[Collection entries]

────────────────

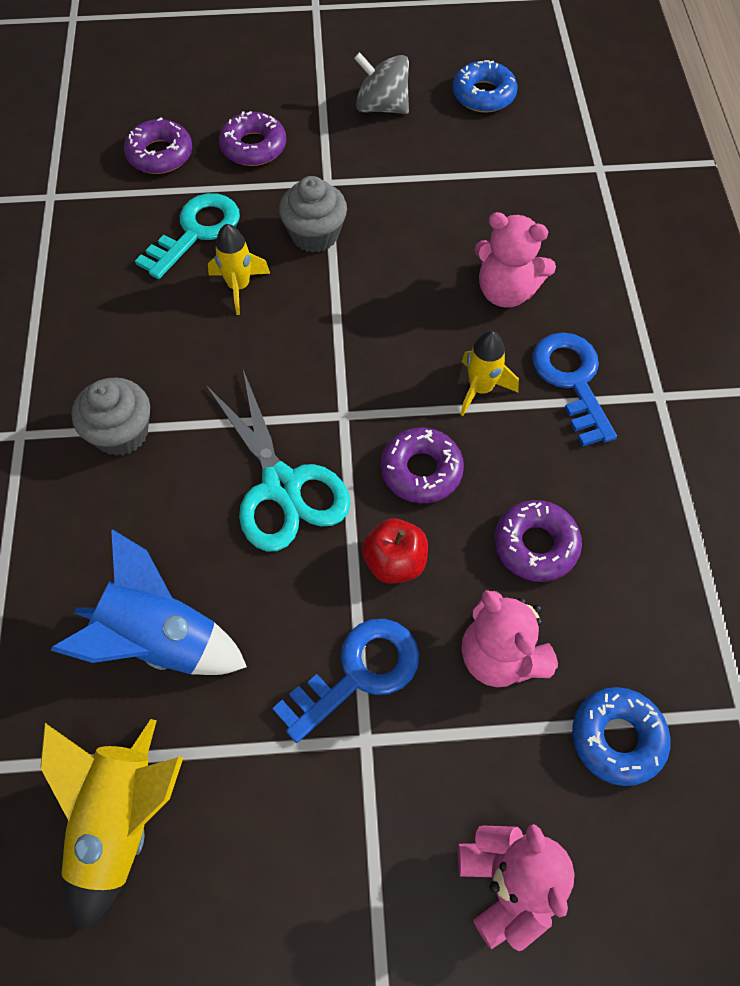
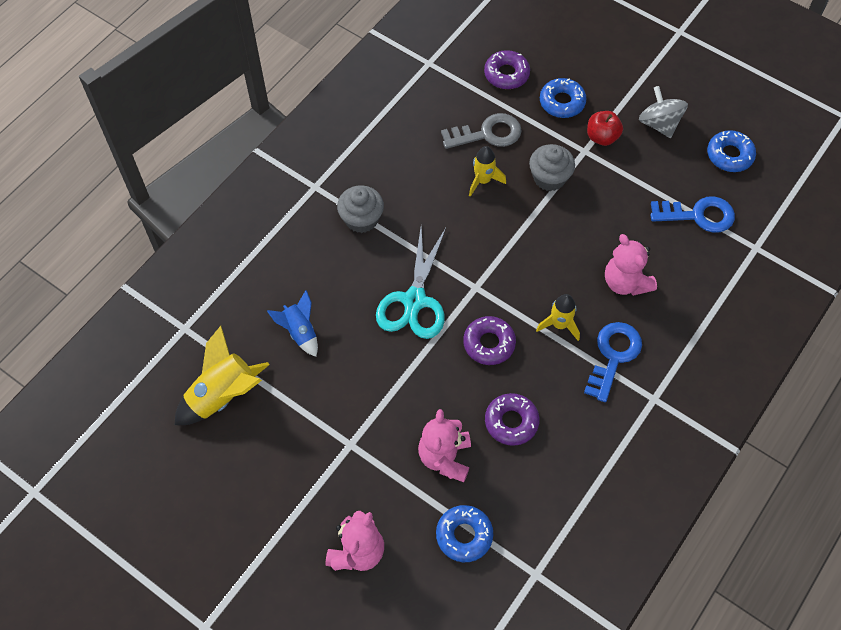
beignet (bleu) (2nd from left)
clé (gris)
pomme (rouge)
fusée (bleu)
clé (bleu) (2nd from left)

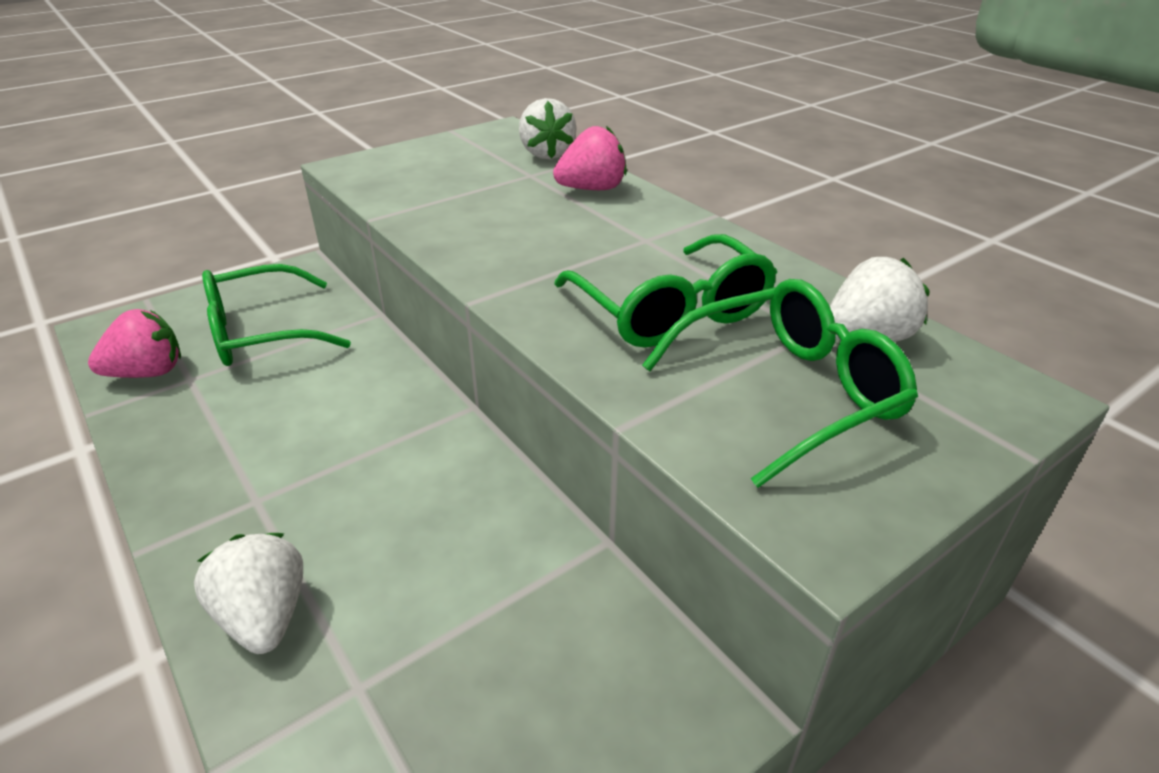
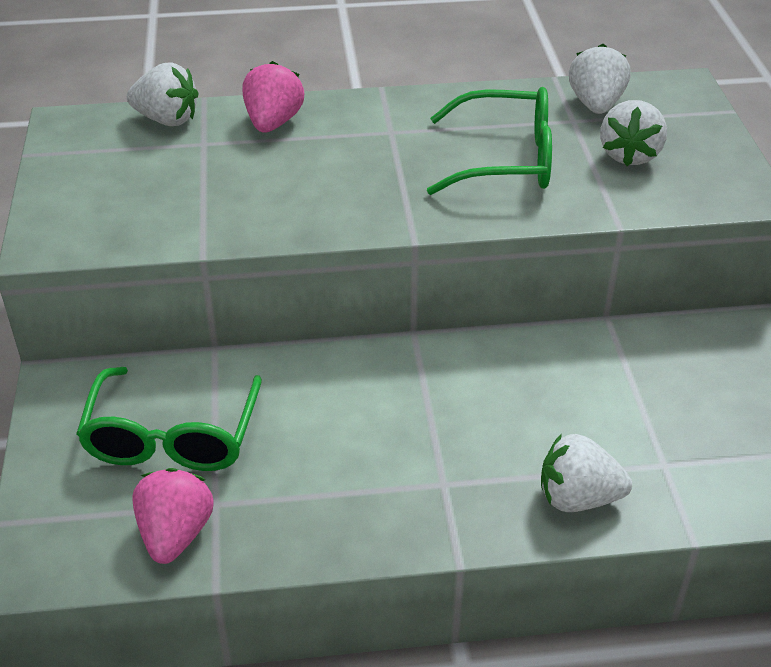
fraise (blanc) (4th from left)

────────────────

### WHAT YOU SHOULD DO:
Exactly as written, give the entries above again, with no images.

### EXPECTED ANSWER:
beignet (bleu) (2nd from left)
clé (gris)
pomme (rouge)
fusée (bleu)
clé (bleu) (2nd from left)

fraise (blanc) (4th from left)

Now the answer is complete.